Work required:
Beginning at the line containing "MATRIX3 pin VCC: 5V -> VIN", repeat each line below exactly up to and including the line containing "MATRIX3: MAX7221 -> FC-16". Do not repeat the pictures.

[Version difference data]

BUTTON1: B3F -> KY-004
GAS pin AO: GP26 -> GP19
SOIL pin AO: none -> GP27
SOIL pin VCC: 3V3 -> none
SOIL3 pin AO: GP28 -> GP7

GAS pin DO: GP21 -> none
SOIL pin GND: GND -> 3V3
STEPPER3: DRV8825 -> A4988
==
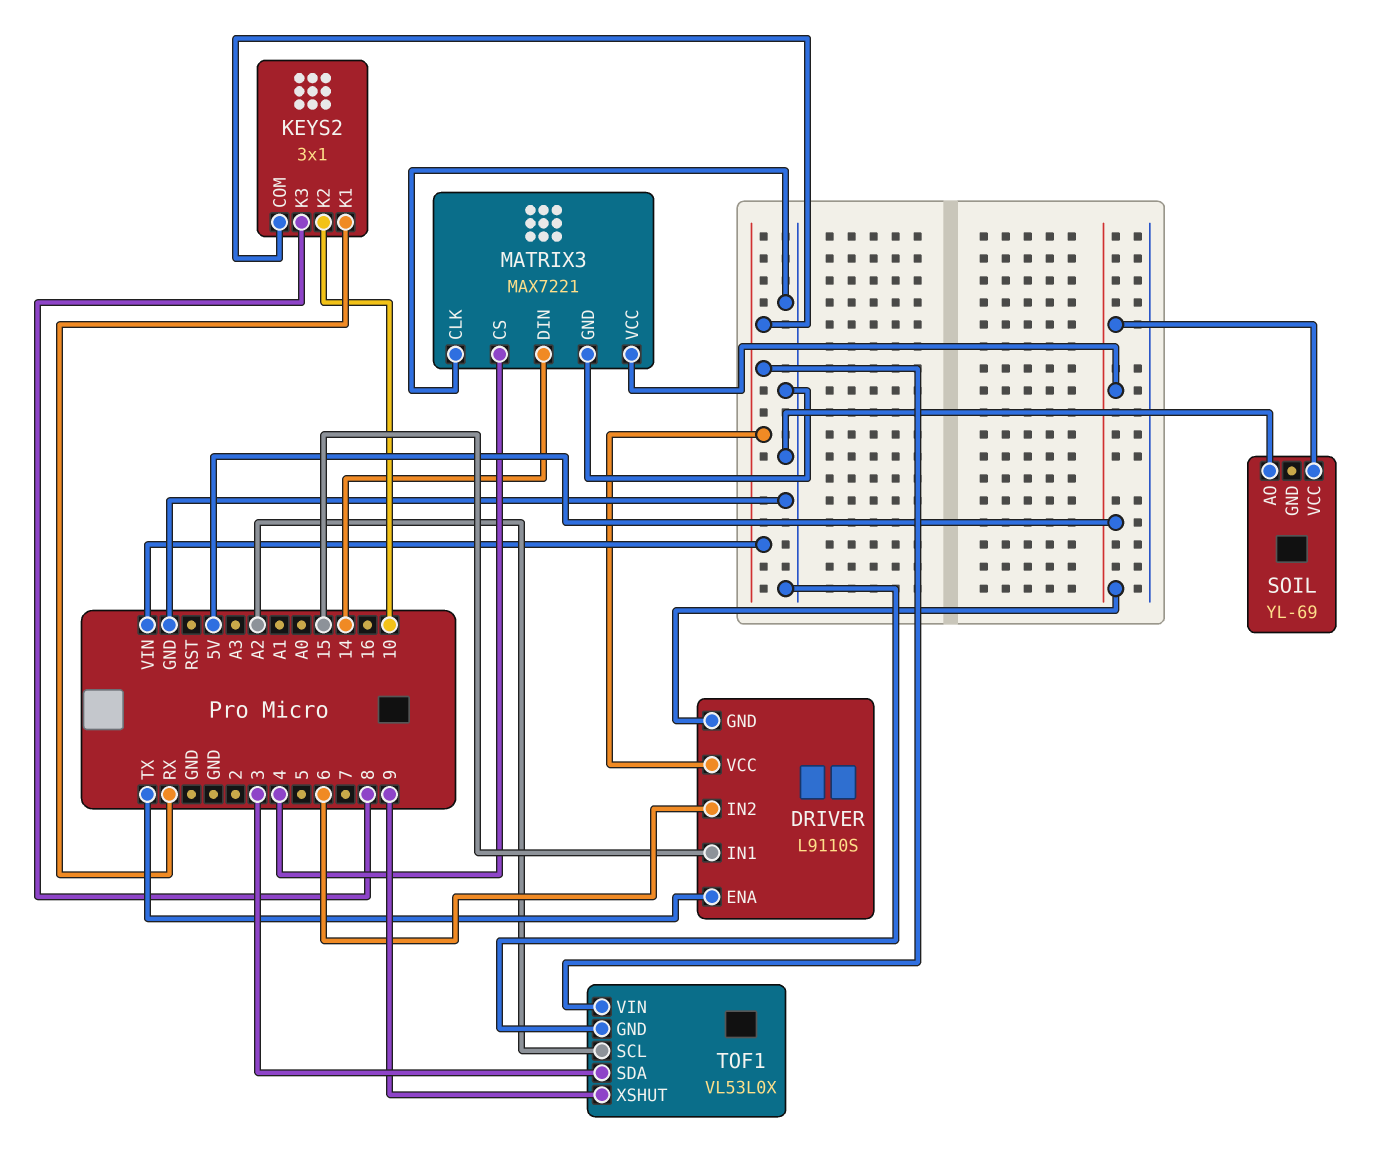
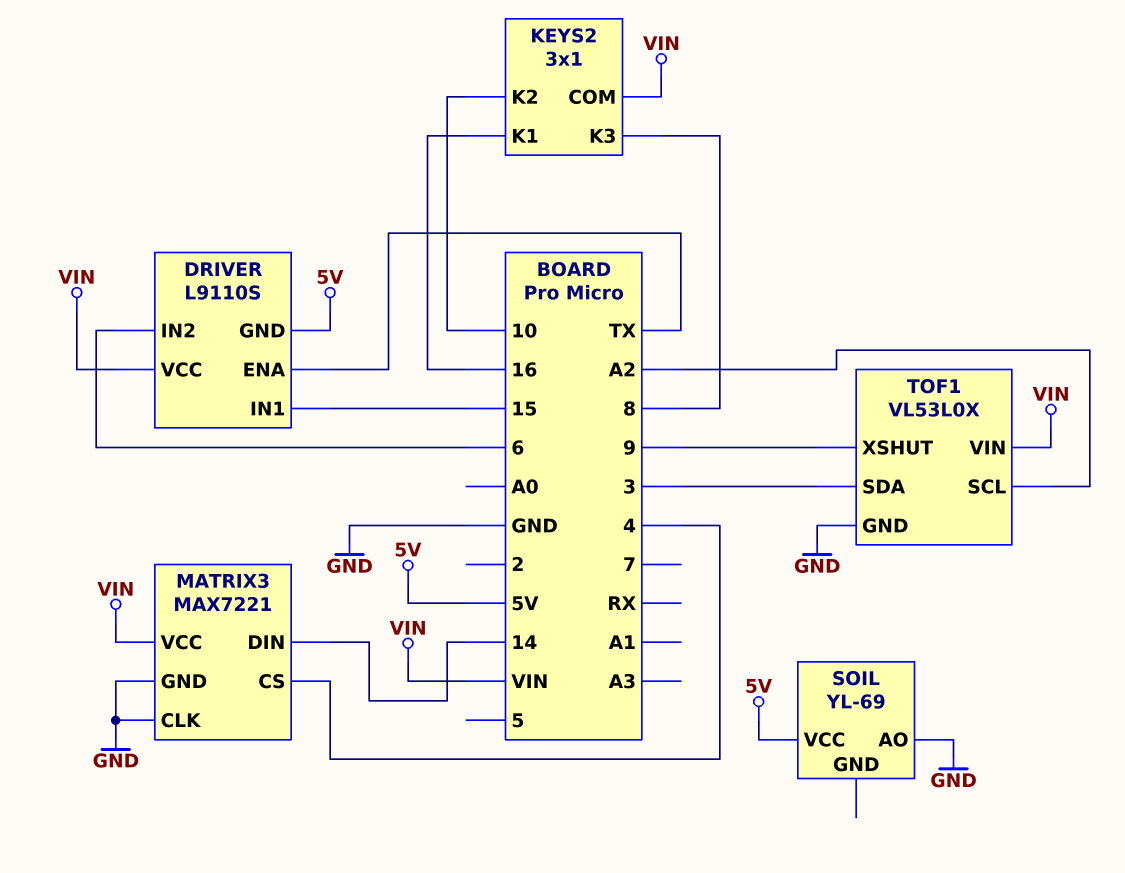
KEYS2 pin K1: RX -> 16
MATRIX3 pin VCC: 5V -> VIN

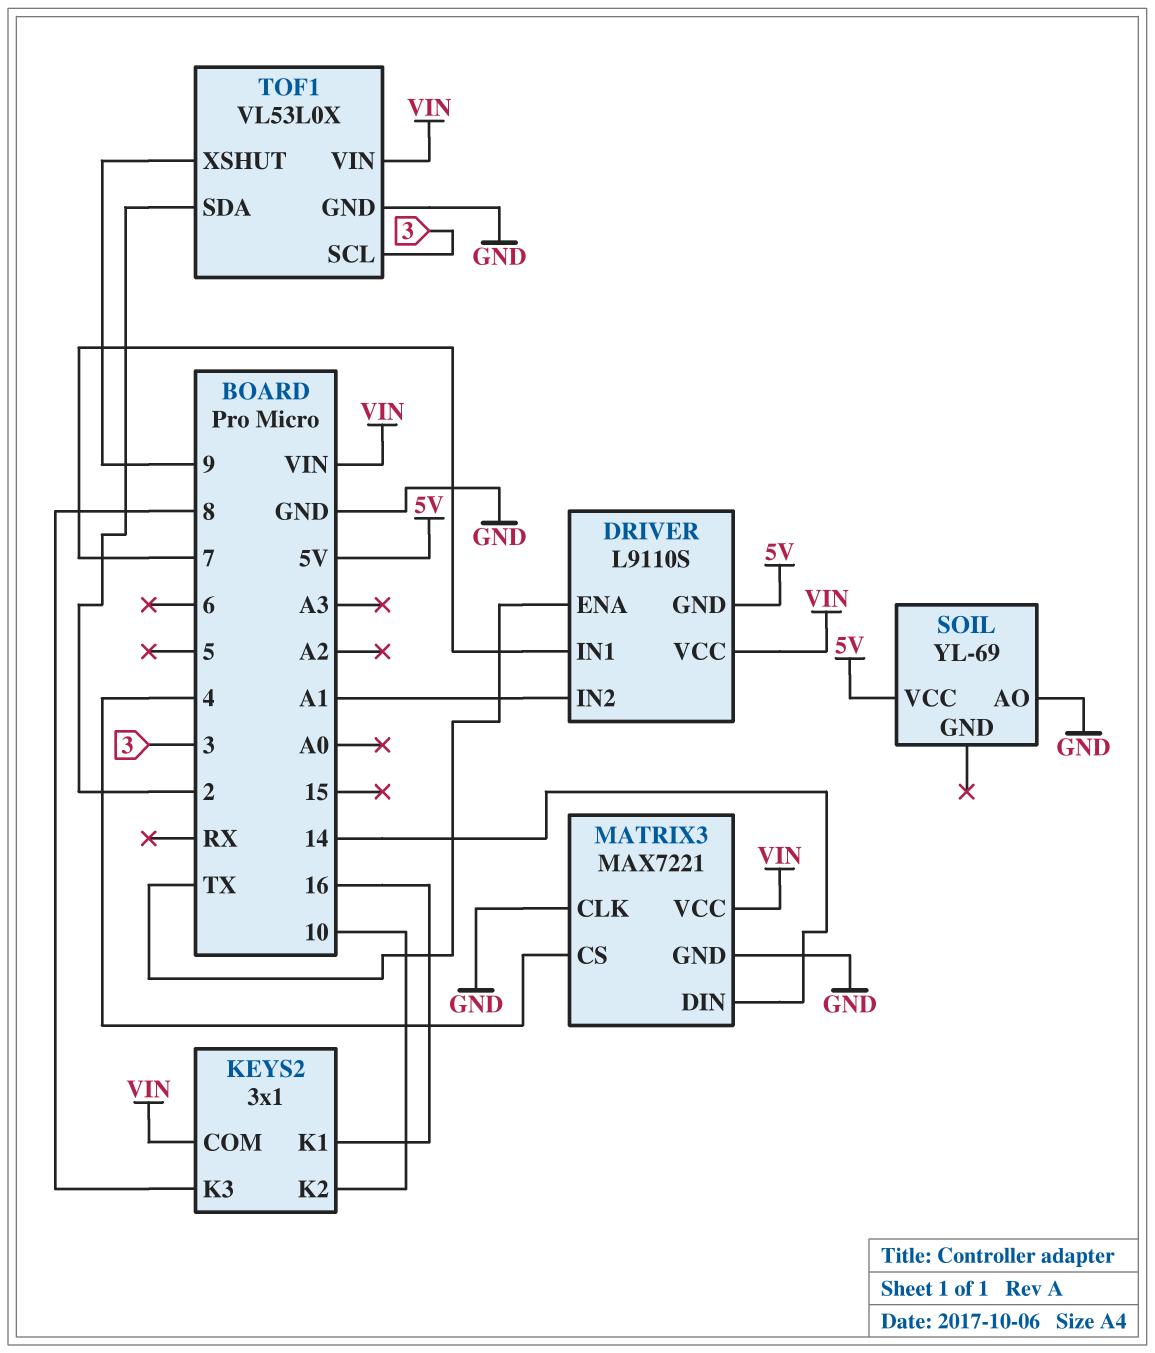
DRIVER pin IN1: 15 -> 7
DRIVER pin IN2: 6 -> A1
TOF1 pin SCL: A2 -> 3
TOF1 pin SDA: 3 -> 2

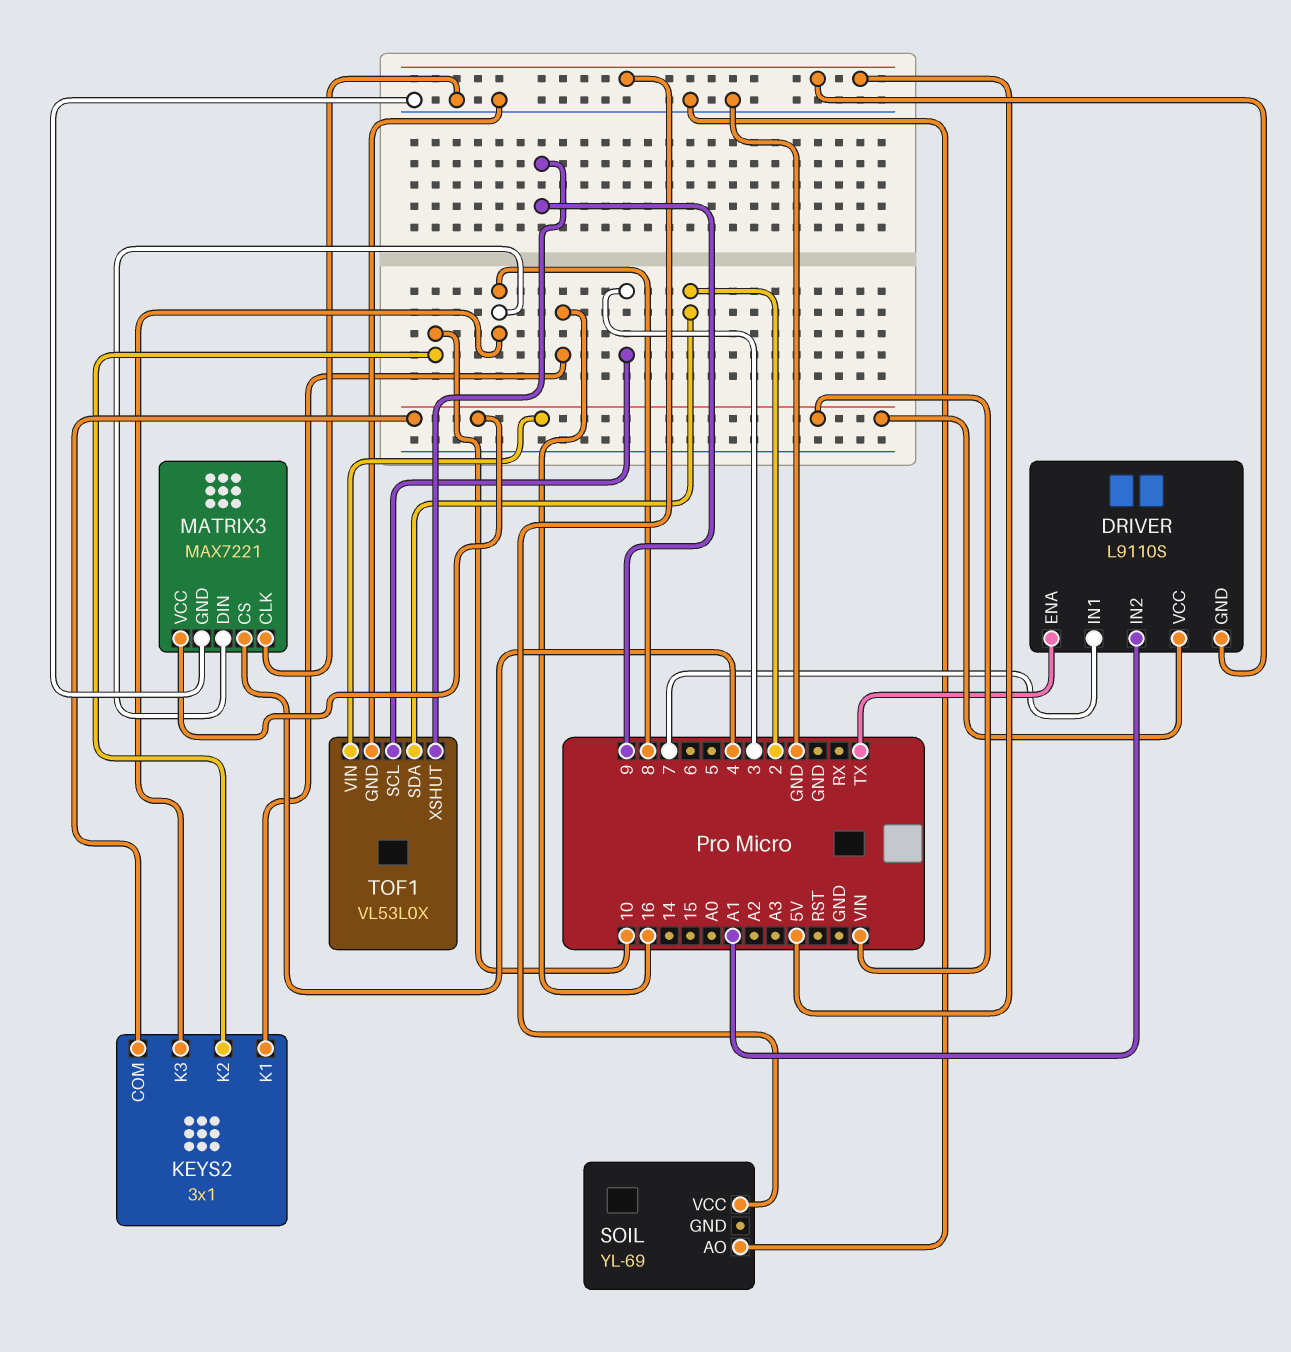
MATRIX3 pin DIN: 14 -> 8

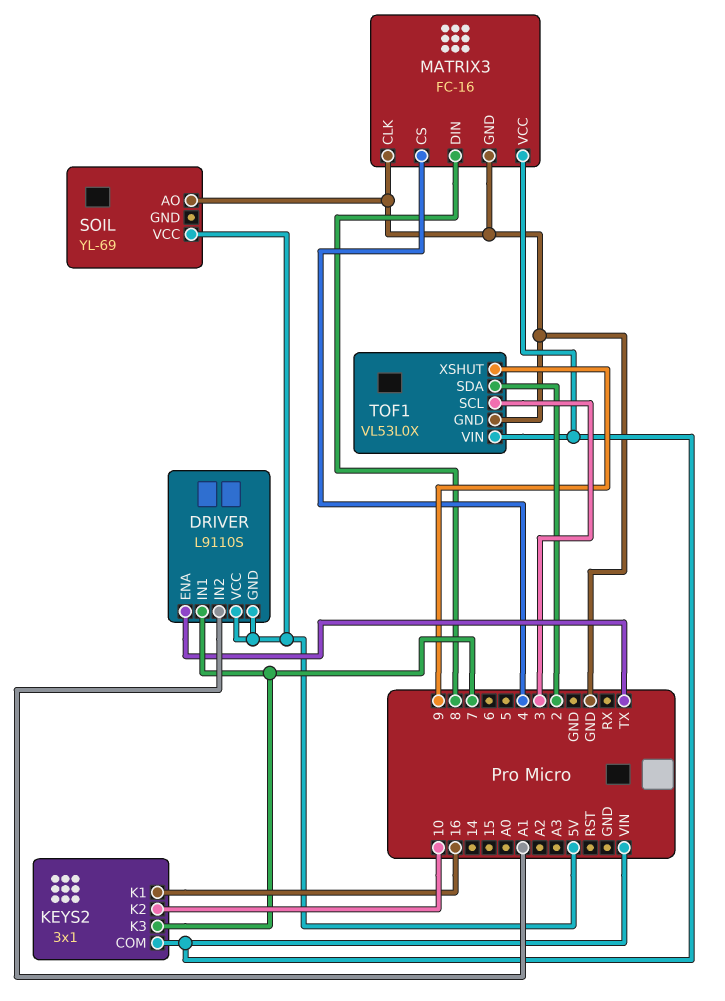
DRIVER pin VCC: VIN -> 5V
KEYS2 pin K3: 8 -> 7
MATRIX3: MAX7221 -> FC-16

Result of this exercise:
MATRIX3 pin VCC: 5V -> VIN

DRIVER pin IN1: 15 -> 7
DRIVER pin IN2: 6 -> A1
TOF1 pin SCL: A2 -> 3
TOF1 pin SDA: 3 -> 2

MATRIX3 pin DIN: 14 -> 8

DRIVER pin VCC: VIN -> 5V
KEYS2 pin K3: 8 -> 7
MATRIX3: MAX7221 -> FC-16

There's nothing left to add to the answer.